### Your goal
Write out the line with "none -> red brick I8 level 1" and every later line through the end of the data below, exactly as given, with no pictures in the copy.

### Records contained in a dataset
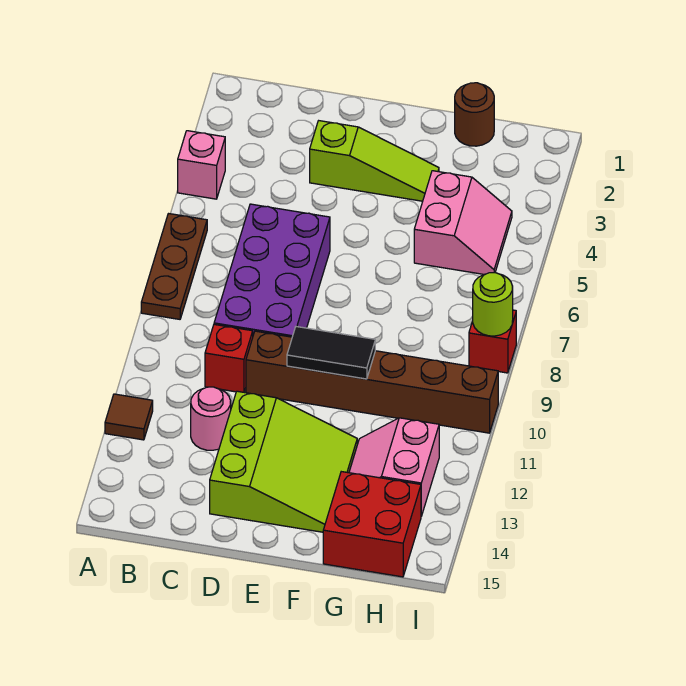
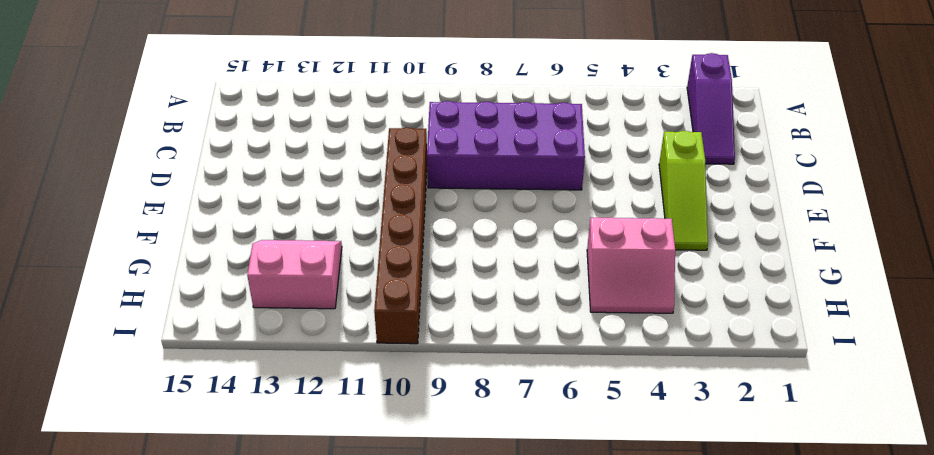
purple slope A2:C2 level 1 top A -> none
none -> pink brick A4 level 1
none -> brown plate A6:A8 level 1
none -> brown tile A12 level 1

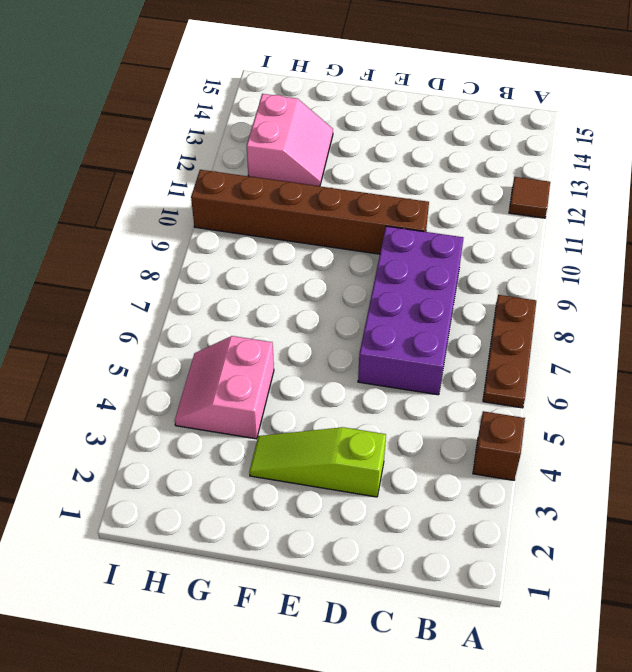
brown brick A4 level 1 -> pink brick A4 level 1
none -> red brick C10 level 1
none -> pink round brick C12 level 1
none -> lime slope D12:F14 level 1 top D

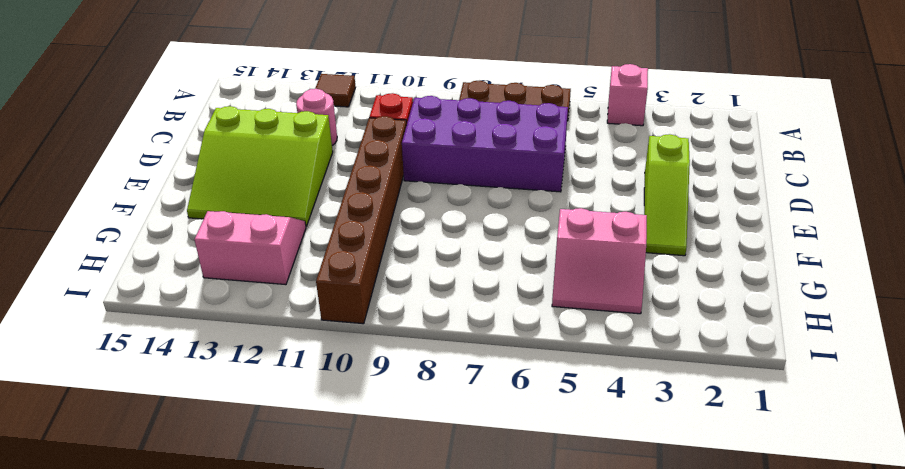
none -> brown round brick G1 level 1
none -> red brick G14:H15 level 1
none -> red brick I8 level 1

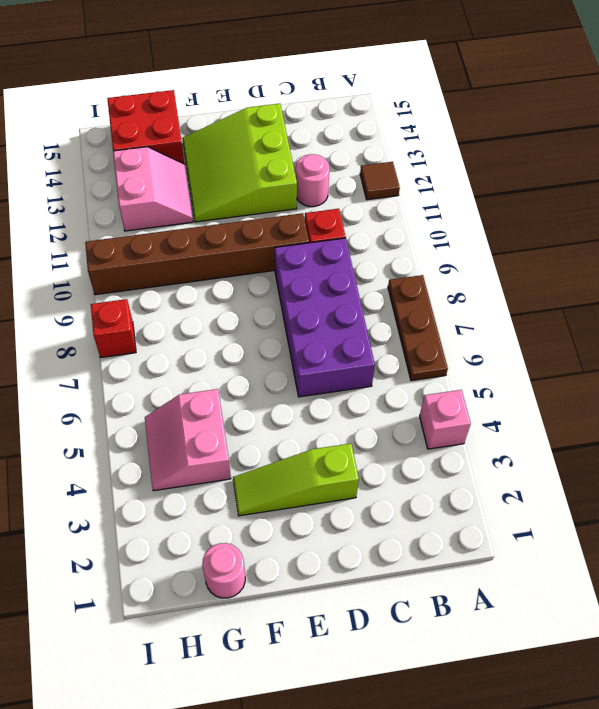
pink round brick G1 level 1 -> brown round brick G1 level 1
none -> black tile E10:F10 level 2
none -> lime round brick I8 level 2

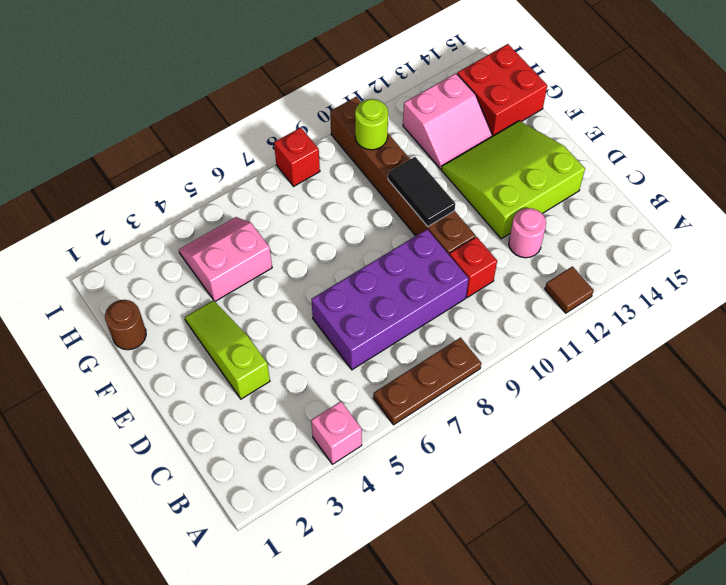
lime round brick H10 level 2 -> lime round brick I8 level 2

### Task answer
none -> red brick I8 level 1

pink round brick G1 level 1 -> brown round brick G1 level 1
none -> black tile E10:F10 level 2
none -> lime round brick I8 level 2

lime round brick H10 level 2 -> lime round brick I8 level 2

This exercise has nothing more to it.